__Task requirements__.
Below are entries; output exactly the lines from the one with "camera: 90 degrees left, 5 degrees down" to the one with "(655, 144) = (317, 106): none -> white cup", both included, and nothing else.

__Extracted data__.
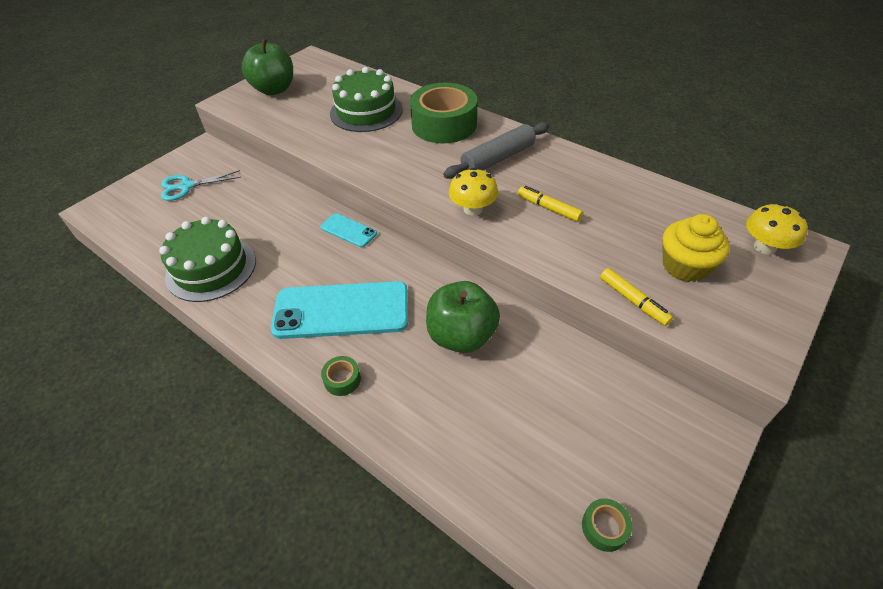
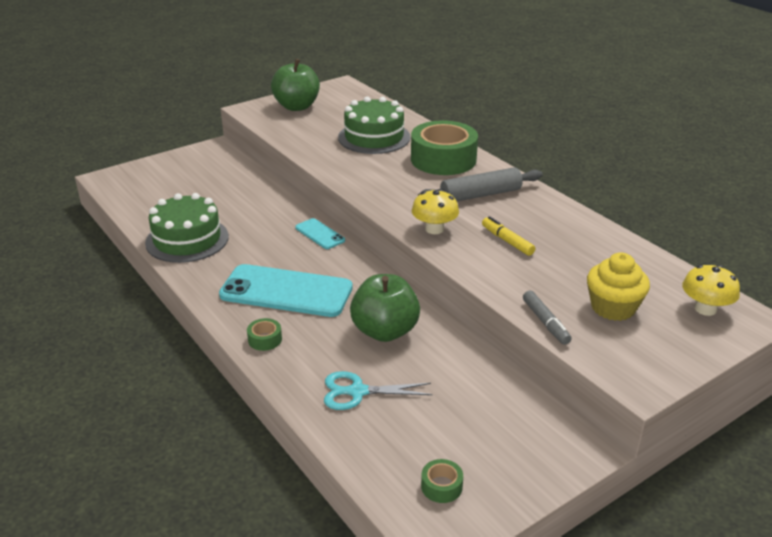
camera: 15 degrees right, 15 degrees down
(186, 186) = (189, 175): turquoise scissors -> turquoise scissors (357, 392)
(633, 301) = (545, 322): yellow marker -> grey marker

* * *

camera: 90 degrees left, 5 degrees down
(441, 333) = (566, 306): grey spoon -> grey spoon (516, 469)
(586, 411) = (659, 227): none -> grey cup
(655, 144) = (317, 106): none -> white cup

* * *

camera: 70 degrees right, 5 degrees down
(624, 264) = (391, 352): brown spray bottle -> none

__Answer below__.
camera: 90 degrees left, 5 degrees down
(441, 333) = (566, 306): grey spoon -> grey spoon (516, 469)
(586, 411) = (659, 227): none -> grey cup
(655, 144) = (317, 106): none -> white cup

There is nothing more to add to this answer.